◆ Problem to work on
Your answer must be every line of the data that holds the string "brown".

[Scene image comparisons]
____

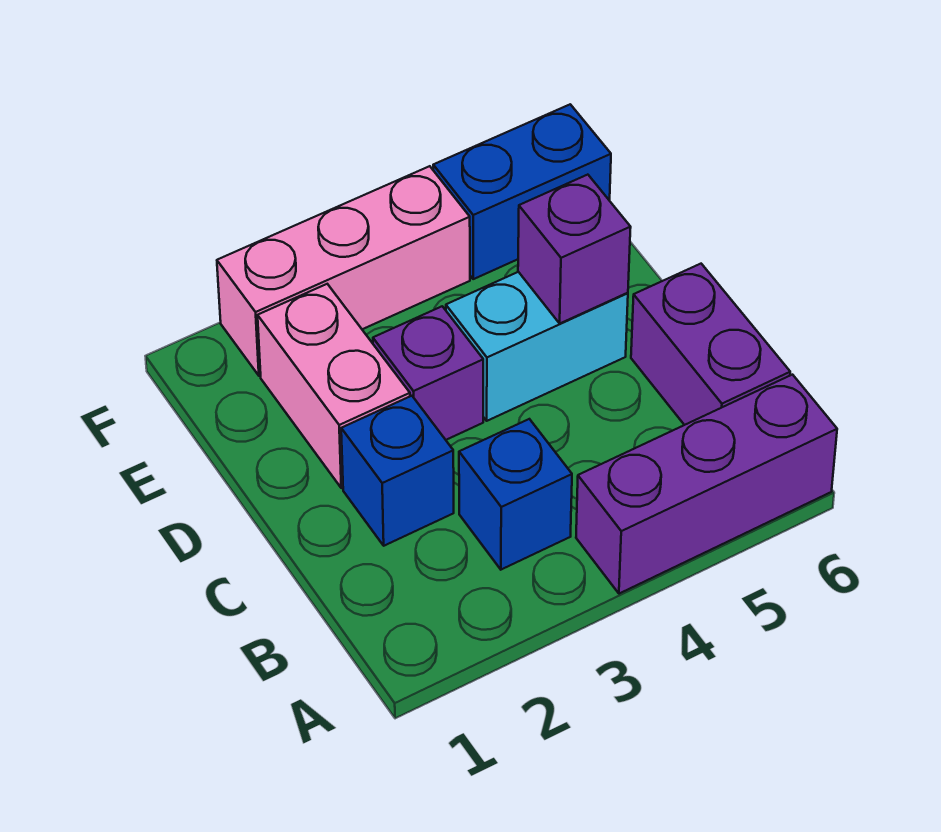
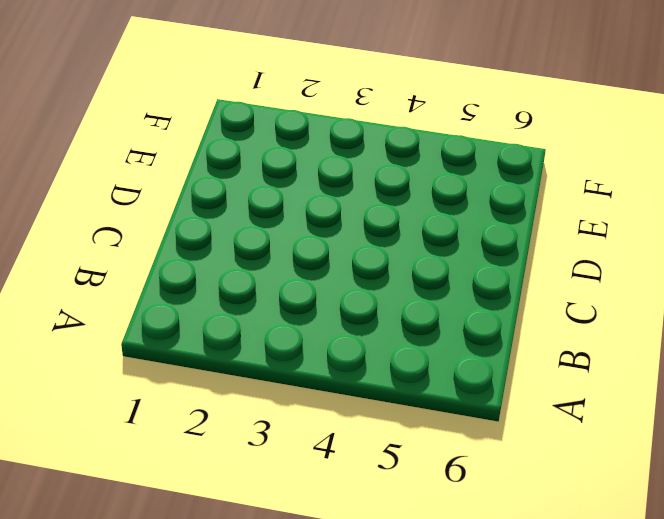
none -> purple brick A4:A6 level 1
none -> blue brick B3 level 1

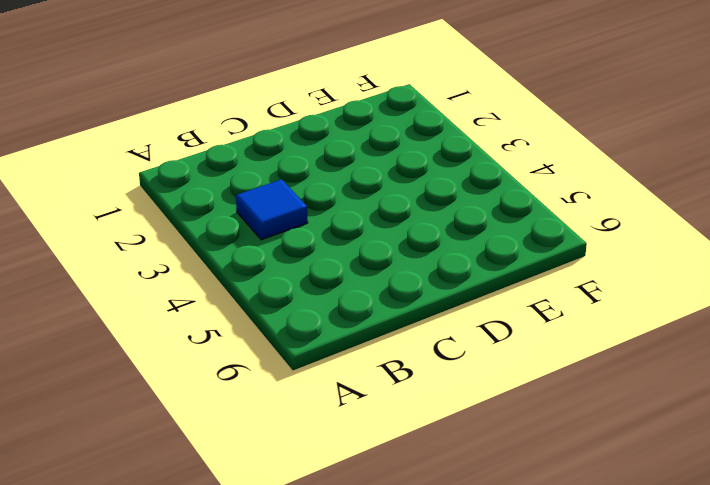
blue tile B3 level 1 -> blue brick B3 level 1
none -> purple brick A4:A6 level 1
none -> purple brick B6:C6 level 1

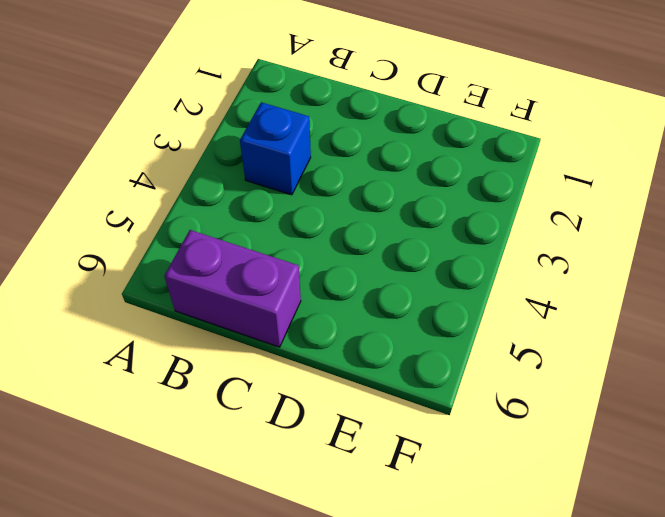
none -> purple brick A4:A6 level 1
none -> blue brick C2 level 1

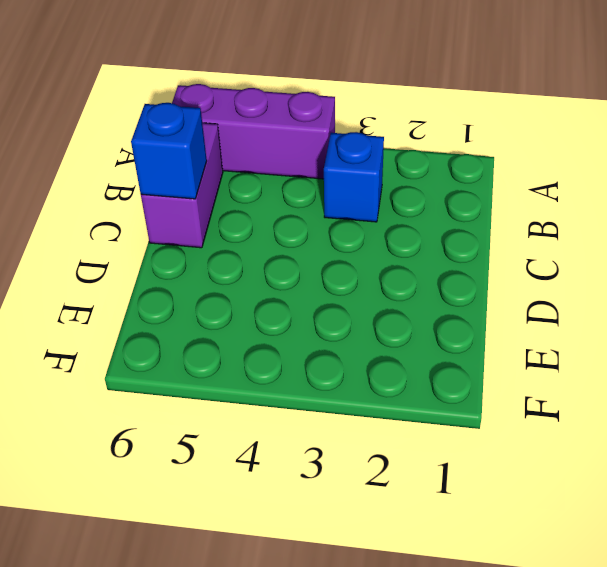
blue brick C6 level 2 -> blue brick C2 level 1
none -> pink brick D2:E2 level 1
none -> purple brick D3 level 1

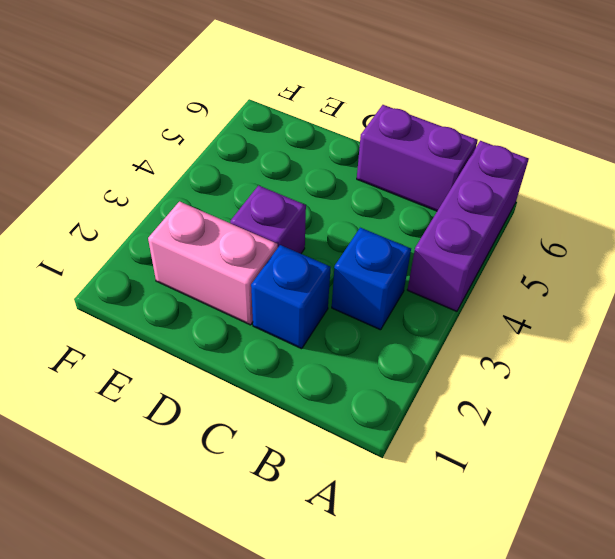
none -> cyan brick D4:D5 level 1
none -> pink brick F2:F4 level 1

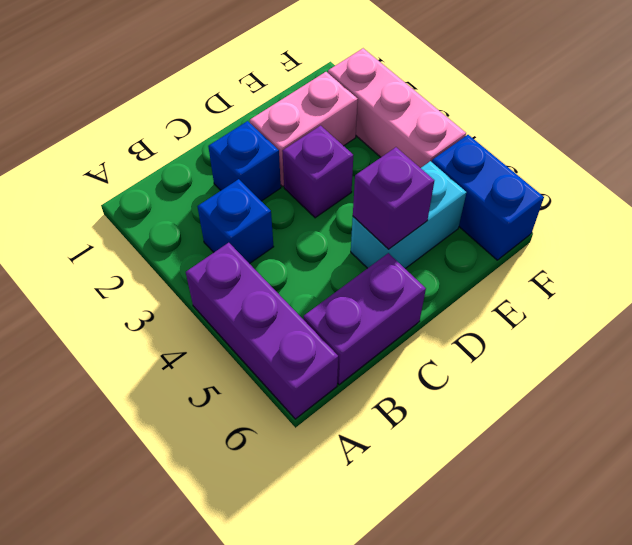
cyan brick D5:E5 level 1 -> cyan brick D4:D5 level 1

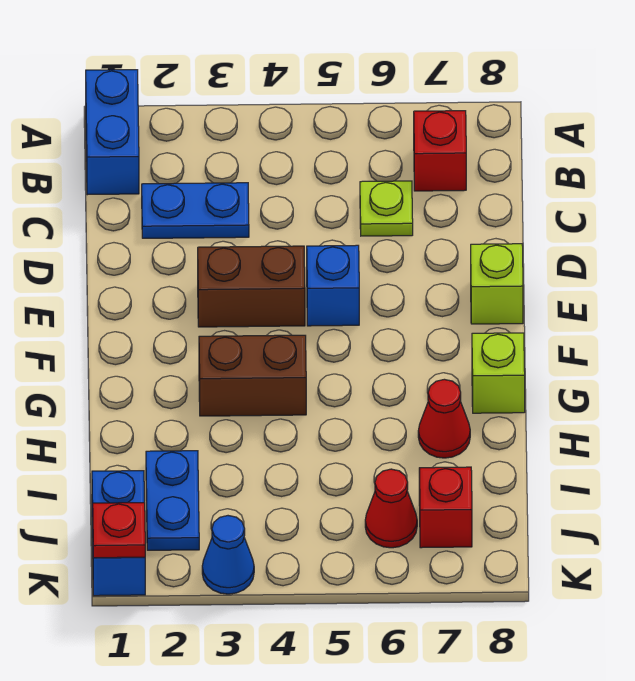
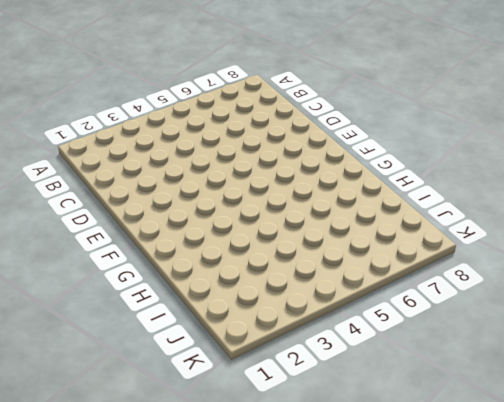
none -> blue brick A1:B1 level 1
none -> red brick B7 level 1
none -> blue plate C2:C3 level 1

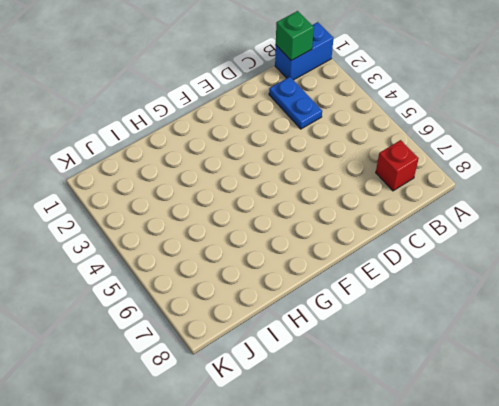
green brick B1 level 2 -> none
none -> lime plate C6 level 1
none -> brown brick E3:E4 level 1
none -> blue brick E5 level 1

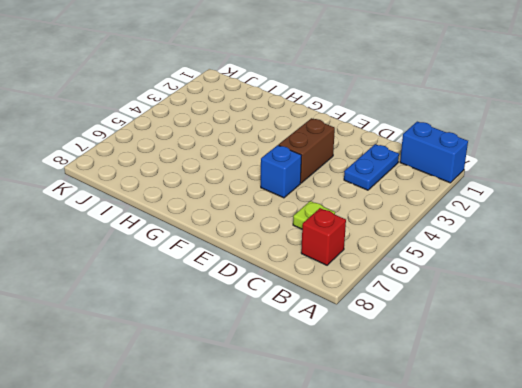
none -> lime brick E8 level 1
none -> brown brick G3:G4 level 1
none -> lime brick G8 level 1

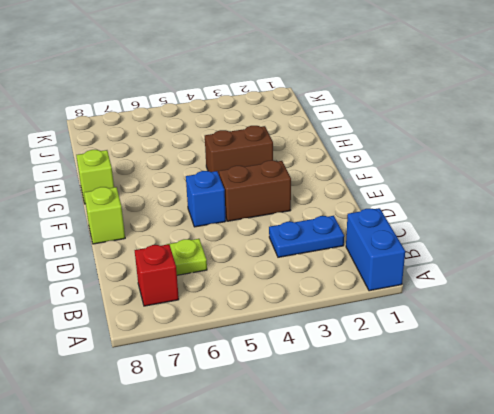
none -> red cone H7 level 1
none -> blue plate I2:J2 level 1
none -> blue brick J1:K1 level 1

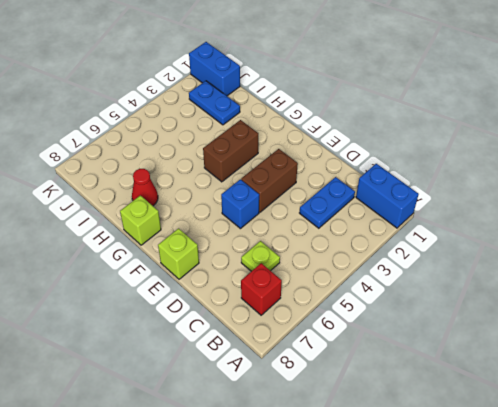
none -> red cone J6 level 1
none -> red brick J7 level 1
none -> blue cone K3 level 1

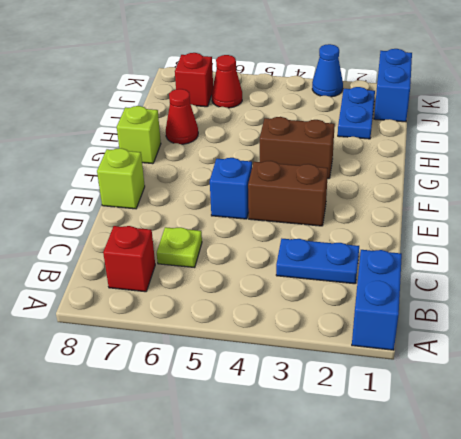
none -> red plate K1 level 2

____

◆ Result below
none -> brown brick E3:E4 level 1
none -> brown brick G3:G4 level 1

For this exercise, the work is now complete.